Data extract =
________________

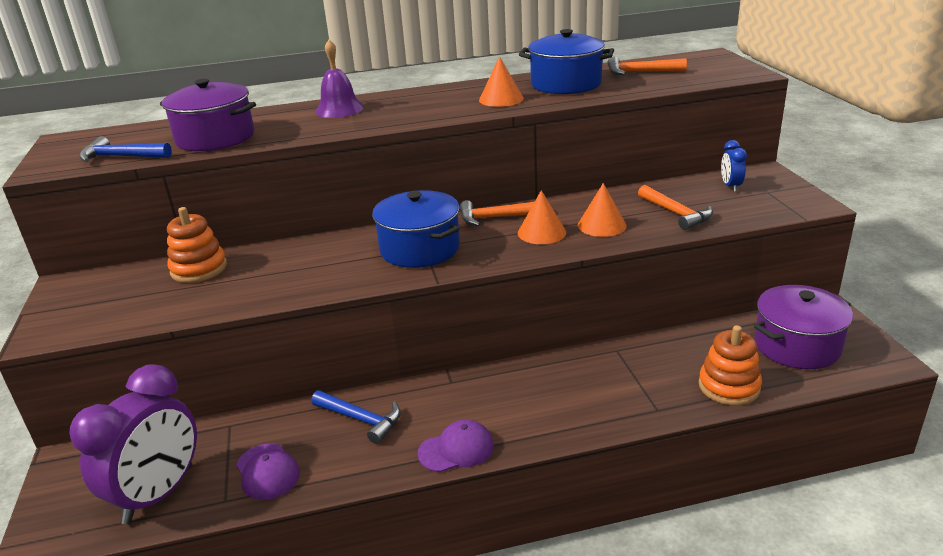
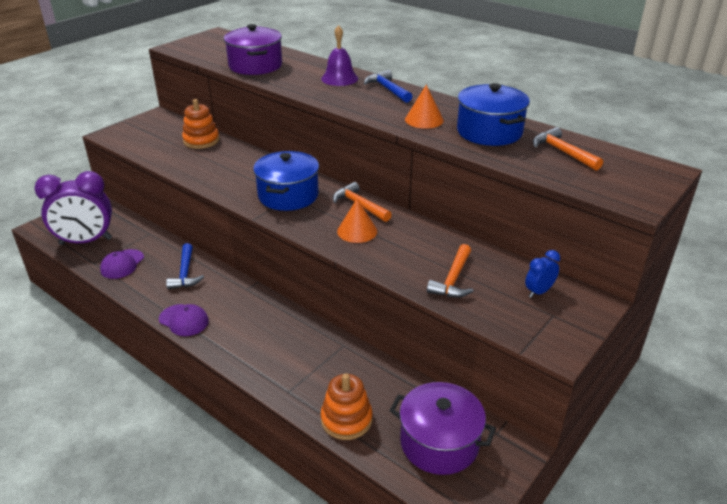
camera: 50 degrees right, 5 degrees up
(122, 157) = (206, 56): blue hammer -> blue hammer (388, 89)
(602, 225) = (395, 252): orange cone -> none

________________

Task to carry out = Would you restate all of the data above word for word, omitting the pictures?

Problem solution =
camera: 50 degrees right, 5 degrees up
(122, 157) = (206, 56): blue hammer -> blue hammer (388, 89)
(602, 225) = (395, 252): orange cone -> none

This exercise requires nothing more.